__LISTED RECORDS__.
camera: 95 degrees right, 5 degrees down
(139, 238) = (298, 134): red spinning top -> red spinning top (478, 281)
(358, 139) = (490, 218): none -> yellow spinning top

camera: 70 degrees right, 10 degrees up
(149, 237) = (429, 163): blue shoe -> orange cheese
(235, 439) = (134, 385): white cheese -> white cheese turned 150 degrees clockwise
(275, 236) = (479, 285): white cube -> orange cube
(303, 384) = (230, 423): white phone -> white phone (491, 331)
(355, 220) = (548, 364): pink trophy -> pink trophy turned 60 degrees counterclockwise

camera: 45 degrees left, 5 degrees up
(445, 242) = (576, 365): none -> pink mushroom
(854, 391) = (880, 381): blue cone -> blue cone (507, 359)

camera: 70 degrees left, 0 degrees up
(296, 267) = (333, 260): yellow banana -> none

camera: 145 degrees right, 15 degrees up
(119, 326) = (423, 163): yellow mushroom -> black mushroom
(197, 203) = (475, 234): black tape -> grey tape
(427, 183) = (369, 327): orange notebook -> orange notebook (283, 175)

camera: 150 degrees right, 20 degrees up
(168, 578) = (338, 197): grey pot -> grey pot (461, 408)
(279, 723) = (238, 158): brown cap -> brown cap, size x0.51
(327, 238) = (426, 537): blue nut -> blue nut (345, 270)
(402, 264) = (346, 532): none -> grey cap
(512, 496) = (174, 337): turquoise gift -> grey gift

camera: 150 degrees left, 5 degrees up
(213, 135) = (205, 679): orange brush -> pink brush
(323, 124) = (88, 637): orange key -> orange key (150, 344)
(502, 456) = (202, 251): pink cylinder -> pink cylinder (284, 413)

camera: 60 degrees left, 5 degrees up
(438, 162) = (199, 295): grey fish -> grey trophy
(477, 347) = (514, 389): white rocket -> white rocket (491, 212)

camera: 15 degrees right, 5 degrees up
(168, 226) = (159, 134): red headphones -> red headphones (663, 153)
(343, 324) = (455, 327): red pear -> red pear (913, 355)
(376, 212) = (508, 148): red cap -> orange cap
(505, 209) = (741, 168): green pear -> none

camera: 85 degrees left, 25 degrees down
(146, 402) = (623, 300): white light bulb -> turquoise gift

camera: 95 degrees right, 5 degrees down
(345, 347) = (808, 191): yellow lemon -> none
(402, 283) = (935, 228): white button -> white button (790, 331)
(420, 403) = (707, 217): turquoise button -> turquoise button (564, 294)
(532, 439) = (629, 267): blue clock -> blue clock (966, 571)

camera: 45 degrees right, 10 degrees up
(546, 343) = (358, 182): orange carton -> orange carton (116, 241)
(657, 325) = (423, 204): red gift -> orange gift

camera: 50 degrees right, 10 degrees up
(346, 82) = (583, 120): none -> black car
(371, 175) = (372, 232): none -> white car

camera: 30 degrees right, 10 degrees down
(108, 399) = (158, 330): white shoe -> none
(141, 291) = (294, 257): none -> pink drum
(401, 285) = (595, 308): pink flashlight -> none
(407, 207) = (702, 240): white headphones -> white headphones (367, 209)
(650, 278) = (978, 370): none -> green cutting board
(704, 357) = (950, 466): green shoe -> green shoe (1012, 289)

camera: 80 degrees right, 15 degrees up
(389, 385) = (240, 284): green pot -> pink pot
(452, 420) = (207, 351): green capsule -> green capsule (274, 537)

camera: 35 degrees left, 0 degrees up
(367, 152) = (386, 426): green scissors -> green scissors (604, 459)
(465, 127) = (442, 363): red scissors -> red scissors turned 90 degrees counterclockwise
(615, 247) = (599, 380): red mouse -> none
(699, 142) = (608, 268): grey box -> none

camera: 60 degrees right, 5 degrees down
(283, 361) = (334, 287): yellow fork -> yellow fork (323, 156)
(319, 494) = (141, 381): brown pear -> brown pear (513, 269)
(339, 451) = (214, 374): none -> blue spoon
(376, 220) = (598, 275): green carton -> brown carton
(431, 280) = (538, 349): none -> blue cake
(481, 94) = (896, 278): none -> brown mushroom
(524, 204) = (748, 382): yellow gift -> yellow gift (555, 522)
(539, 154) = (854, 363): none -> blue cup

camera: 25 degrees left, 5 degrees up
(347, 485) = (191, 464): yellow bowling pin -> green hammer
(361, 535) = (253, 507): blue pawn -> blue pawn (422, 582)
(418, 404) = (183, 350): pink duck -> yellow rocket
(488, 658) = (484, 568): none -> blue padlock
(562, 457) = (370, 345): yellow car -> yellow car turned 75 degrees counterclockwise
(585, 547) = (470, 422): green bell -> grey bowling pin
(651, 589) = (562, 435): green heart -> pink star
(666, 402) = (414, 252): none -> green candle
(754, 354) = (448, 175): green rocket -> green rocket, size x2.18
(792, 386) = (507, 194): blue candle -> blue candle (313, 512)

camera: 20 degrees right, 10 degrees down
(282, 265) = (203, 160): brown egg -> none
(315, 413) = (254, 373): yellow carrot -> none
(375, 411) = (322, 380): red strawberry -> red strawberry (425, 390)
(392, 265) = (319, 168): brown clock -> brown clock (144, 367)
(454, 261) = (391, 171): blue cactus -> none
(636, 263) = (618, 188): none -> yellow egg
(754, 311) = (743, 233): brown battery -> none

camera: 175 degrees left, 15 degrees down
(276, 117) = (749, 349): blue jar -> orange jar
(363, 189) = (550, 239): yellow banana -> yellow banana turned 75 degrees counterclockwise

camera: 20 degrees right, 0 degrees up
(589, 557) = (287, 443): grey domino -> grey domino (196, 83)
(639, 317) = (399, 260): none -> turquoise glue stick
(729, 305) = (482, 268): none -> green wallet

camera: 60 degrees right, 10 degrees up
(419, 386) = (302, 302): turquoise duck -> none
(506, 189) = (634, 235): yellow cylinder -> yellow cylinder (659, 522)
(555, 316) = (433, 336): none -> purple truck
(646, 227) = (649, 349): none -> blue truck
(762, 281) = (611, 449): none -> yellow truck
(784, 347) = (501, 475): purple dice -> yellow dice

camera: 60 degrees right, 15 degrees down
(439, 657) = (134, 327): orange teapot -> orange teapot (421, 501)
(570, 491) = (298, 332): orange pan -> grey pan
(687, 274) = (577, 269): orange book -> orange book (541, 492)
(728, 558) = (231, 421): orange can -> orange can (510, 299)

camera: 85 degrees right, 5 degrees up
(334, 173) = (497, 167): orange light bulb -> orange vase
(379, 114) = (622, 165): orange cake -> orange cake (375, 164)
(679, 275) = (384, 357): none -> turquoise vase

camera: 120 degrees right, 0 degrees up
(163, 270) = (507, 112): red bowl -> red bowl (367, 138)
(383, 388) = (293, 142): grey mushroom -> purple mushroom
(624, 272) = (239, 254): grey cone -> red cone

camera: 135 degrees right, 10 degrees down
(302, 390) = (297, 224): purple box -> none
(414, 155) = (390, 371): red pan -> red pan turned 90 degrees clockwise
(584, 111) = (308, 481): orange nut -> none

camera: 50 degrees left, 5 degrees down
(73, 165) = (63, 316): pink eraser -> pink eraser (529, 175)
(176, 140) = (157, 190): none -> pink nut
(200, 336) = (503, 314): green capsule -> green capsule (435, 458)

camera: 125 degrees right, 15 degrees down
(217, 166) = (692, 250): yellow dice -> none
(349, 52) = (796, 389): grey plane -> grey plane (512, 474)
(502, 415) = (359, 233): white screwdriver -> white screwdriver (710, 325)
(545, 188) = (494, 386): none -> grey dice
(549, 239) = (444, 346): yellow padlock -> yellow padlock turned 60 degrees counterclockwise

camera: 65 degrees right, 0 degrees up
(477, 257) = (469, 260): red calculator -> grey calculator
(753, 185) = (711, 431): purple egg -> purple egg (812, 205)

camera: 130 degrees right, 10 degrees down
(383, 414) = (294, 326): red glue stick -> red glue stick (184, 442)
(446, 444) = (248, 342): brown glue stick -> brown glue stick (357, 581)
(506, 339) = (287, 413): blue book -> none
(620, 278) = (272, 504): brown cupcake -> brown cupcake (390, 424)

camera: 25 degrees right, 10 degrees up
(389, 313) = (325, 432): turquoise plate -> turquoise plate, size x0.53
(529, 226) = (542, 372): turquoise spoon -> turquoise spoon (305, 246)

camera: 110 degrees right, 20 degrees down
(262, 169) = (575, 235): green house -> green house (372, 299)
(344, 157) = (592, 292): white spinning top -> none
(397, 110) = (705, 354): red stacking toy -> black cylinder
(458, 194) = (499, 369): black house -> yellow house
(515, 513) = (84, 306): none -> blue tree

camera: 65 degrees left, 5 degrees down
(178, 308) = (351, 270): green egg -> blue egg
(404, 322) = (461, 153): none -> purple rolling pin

__PROBLEM TO SOLVE__.
Your task is to restate, word for word, only those lines above that fall between the line holding "(414, 155) = (390, 371): red" and the line holding "(515, 513) = (84, 306): none -> blue tree", inclusive.

__ANSWER AREA__.
(414, 155) = (390, 371): red pan -> red pan turned 90 degrees clockwise
(584, 111) = (308, 481): orange nut -> none

camera: 50 degrees left, 5 degrees down
(73, 165) = (63, 316): pink eraser -> pink eraser (529, 175)
(176, 140) = (157, 190): none -> pink nut
(200, 336) = (503, 314): green capsule -> green capsule (435, 458)

camera: 125 degrees right, 15 degrees down
(217, 166) = (692, 250): yellow dice -> none
(349, 52) = (796, 389): grey plane -> grey plane (512, 474)
(502, 415) = (359, 233): white screwdriver -> white screwdriver (710, 325)
(545, 188) = (494, 386): none -> grey dice
(549, 239) = (444, 346): yellow padlock -> yellow padlock turned 60 degrees counterclockwise

camera: 65 degrees right, 0 degrees up
(477, 257) = (469, 260): red calculator -> grey calculator
(753, 185) = (711, 431): purple egg -> purple egg (812, 205)

camera: 130 degrees right, 10 degrees down
(383, 414) = (294, 326): red glue stick -> red glue stick (184, 442)
(446, 444) = (248, 342): brown glue stick -> brown glue stick (357, 581)
(506, 339) = (287, 413): blue book -> none
(620, 278) = (272, 504): brown cupcake -> brown cupcake (390, 424)

camera: 25 degrees right, 10 degrees up
(389, 313) = (325, 432): turquoise plate -> turquoise plate, size x0.53
(529, 226) = (542, 372): turquoise spoon -> turquoise spoon (305, 246)

camera: 110 degrees right, 20 degrees down
(262, 169) = (575, 235): green house -> green house (372, 299)
(344, 157) = (592, 292): white spinning top -> none
(397, 110) = (705, 354): red stacking toy -> black cylinder
(458, 194) = (499, 369): black house -> yellow house
(515, 513) = (84, 306): none -> blue tree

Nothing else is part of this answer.